About this task
Your answer should consist of every line from the records that holds the string "AGND".

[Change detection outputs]

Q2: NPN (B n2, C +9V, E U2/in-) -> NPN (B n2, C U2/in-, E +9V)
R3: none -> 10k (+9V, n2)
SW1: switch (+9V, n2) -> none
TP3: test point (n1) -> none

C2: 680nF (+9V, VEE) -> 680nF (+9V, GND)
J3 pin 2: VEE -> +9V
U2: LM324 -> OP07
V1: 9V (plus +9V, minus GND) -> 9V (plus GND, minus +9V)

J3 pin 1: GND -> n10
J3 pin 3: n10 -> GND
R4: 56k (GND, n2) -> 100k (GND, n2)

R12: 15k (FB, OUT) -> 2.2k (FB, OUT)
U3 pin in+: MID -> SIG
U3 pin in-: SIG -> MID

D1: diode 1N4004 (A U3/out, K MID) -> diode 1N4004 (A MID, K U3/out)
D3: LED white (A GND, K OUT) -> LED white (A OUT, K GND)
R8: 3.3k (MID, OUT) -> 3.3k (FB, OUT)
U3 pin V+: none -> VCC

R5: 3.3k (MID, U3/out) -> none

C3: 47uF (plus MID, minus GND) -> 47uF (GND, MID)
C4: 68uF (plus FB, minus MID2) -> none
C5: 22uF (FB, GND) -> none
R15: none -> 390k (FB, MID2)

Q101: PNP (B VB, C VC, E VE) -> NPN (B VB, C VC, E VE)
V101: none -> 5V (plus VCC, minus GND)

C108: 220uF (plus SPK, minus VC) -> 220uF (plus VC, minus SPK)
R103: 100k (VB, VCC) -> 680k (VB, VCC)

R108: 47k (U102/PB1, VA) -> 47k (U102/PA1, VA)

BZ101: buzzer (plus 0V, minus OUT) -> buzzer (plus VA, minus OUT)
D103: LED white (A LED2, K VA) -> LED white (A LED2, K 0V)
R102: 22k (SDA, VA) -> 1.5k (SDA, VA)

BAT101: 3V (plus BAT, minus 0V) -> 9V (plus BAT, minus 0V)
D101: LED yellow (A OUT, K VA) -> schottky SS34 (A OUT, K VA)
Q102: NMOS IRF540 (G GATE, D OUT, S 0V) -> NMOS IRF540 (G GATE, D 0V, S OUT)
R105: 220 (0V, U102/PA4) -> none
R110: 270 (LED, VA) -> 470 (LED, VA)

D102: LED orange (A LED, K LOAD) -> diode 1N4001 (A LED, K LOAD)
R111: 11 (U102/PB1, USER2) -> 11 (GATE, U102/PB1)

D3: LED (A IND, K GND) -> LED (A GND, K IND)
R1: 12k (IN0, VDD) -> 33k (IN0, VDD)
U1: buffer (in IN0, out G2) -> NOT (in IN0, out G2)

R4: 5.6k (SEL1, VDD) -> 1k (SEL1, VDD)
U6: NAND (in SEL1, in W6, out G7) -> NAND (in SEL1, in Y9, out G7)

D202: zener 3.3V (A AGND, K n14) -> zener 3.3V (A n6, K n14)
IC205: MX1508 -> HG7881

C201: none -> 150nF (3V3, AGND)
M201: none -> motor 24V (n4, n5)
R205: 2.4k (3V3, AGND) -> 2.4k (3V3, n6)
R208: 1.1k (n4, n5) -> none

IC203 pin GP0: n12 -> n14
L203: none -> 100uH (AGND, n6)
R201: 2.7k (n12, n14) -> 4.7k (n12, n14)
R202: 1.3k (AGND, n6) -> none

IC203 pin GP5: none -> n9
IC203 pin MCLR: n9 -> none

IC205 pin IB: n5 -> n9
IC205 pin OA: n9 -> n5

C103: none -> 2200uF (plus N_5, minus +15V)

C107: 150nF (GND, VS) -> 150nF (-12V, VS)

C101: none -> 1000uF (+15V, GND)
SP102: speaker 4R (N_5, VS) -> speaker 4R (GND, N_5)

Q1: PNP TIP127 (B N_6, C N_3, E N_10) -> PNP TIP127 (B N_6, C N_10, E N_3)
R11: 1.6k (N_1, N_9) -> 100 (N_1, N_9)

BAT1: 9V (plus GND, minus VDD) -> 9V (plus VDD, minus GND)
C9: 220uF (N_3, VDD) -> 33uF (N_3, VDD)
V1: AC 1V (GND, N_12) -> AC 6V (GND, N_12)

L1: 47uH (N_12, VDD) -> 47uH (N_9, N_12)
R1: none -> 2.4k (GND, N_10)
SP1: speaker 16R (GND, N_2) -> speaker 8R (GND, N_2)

Response to the exercise
D202: zener 3.3V (A AGND, K n14) -> zener 3.3V (A n6, K n14)
C201: none -> 150nF (3V3, AGND)
R205: 2.4k (3V3, AGND) -> 2.4k (3V3, n6)
L203: none -> 100uH (AGND, n6)
R202: 1.3k (AGND, n6) -> none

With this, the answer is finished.